A line below contains "camera: 20 degrees left, 5 degrees down", and a later one contains "(686, 604) = (614, 410): none -> brown house". Repeat both, with every line between them, exactly.

#### Task data:
_ _ _ _ _
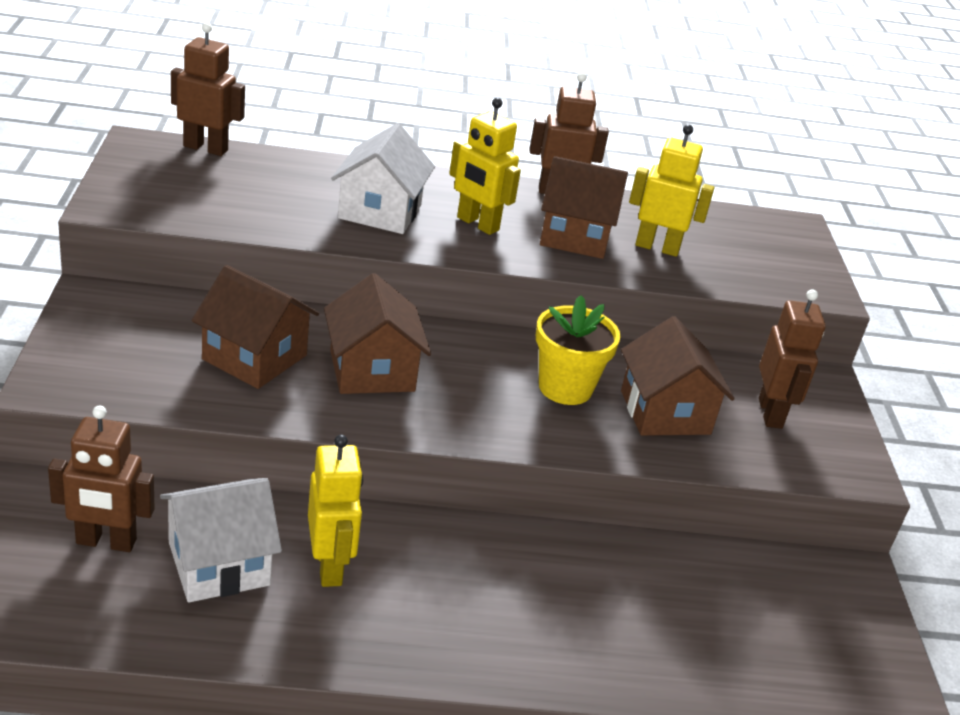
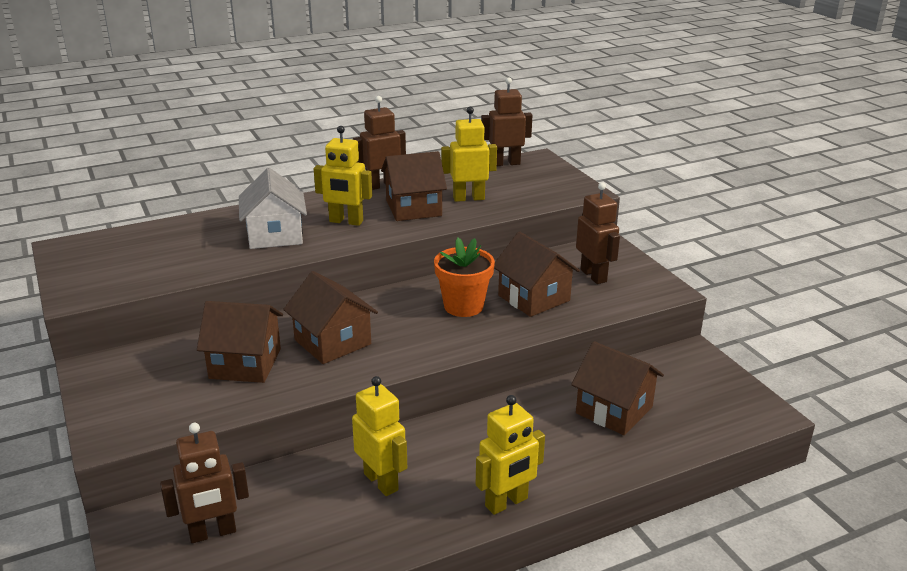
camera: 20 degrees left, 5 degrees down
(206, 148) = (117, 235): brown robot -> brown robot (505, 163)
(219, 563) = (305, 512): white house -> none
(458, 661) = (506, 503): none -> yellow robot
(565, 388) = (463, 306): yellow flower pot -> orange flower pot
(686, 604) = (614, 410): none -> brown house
_ _ _ _ _
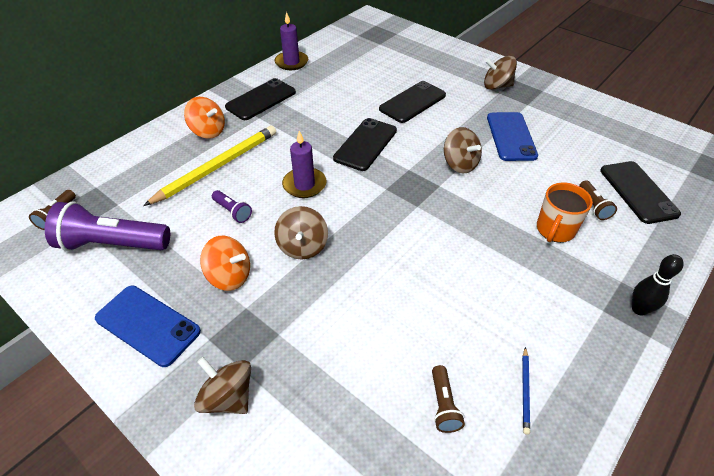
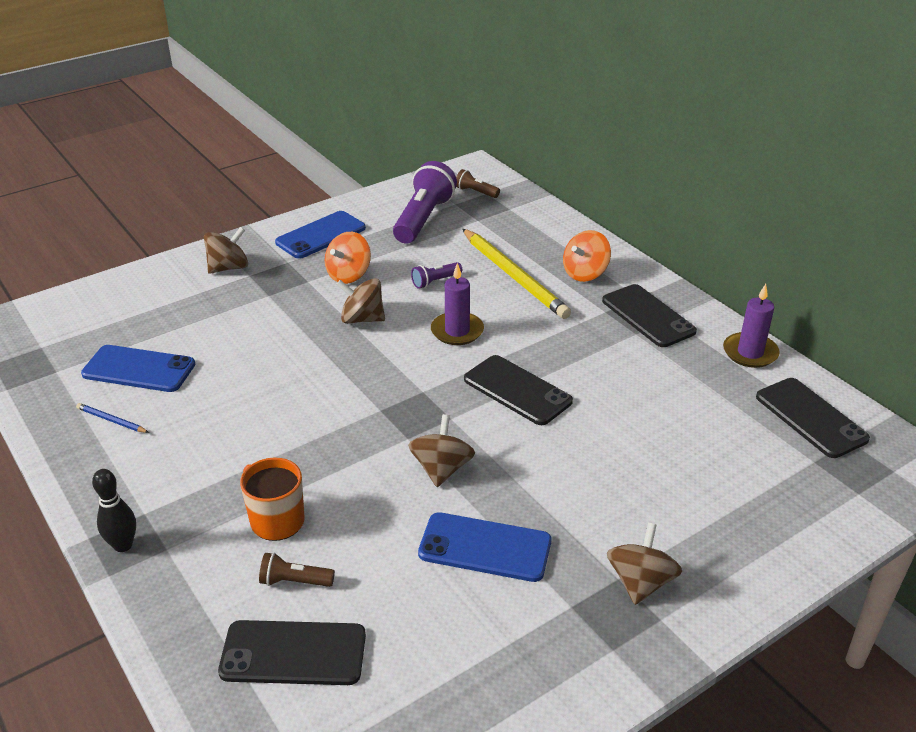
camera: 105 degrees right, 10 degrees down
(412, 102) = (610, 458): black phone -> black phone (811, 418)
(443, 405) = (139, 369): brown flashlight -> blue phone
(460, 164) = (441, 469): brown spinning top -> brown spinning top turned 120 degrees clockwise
_ _ _ _ _
#### Finished task:
camera: 20 degrees left, 5 degrees down
(206, 148) = (117, 235): brown robot -> brown robot (505, 163)
(219, 563) = (305, 512): white house -> none
(458, 661) = (506, 503): none -> yellow robot
(565, 388) = (463, 306): yellow flower pot -> orange flower pot
(686, 604) = (614, 410): none -> brown house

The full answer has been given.